Geometric shape edit sequences:
--------------------------------------------------
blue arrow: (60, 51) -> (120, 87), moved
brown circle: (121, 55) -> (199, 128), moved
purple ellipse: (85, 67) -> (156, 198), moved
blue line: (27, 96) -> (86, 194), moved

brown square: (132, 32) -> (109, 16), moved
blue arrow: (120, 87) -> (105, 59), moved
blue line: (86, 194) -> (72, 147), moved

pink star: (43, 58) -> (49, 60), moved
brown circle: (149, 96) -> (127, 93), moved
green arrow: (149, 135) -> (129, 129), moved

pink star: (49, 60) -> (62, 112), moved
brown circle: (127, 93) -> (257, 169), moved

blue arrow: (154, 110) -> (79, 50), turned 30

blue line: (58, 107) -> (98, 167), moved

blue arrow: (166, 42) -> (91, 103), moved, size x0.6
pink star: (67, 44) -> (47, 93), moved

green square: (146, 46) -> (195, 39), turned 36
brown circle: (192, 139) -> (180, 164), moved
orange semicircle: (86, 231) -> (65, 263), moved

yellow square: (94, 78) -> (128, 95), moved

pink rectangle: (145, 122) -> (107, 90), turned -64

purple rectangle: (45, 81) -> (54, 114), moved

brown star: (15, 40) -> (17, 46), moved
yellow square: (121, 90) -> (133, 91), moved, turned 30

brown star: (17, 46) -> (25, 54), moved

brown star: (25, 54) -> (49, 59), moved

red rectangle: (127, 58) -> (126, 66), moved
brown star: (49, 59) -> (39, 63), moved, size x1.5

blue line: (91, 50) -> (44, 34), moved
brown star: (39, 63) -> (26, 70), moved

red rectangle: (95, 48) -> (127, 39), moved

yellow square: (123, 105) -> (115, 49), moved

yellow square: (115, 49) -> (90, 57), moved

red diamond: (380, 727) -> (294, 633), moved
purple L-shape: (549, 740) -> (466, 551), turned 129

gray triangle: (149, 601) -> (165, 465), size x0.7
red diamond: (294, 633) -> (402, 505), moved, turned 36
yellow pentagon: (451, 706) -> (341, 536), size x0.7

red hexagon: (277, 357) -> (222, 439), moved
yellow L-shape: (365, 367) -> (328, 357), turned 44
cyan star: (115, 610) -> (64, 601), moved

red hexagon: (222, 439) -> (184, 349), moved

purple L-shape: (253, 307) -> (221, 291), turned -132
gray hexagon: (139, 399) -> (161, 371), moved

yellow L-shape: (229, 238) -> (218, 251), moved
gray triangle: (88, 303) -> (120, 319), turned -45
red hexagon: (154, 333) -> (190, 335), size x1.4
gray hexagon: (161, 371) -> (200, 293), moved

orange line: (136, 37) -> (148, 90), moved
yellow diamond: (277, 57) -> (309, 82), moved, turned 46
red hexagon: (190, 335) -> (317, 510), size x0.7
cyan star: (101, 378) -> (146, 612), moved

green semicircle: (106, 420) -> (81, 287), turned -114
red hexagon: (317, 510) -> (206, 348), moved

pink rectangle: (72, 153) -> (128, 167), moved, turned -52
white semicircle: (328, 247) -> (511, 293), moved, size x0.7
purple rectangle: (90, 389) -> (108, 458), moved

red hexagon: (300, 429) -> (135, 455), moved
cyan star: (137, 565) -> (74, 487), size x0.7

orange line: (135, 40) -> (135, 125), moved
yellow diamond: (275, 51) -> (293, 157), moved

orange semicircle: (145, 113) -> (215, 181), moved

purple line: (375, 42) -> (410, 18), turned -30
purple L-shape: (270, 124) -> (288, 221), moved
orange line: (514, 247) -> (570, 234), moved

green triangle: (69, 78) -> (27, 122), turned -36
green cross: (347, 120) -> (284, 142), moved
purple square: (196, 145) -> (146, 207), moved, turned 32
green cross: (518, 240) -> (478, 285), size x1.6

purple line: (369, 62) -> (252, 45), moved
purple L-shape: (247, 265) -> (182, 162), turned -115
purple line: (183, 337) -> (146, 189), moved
--------------------------------------------------
Tally the lines in this data that hold the word "semicircle" and state only the count.

> _Task result_
4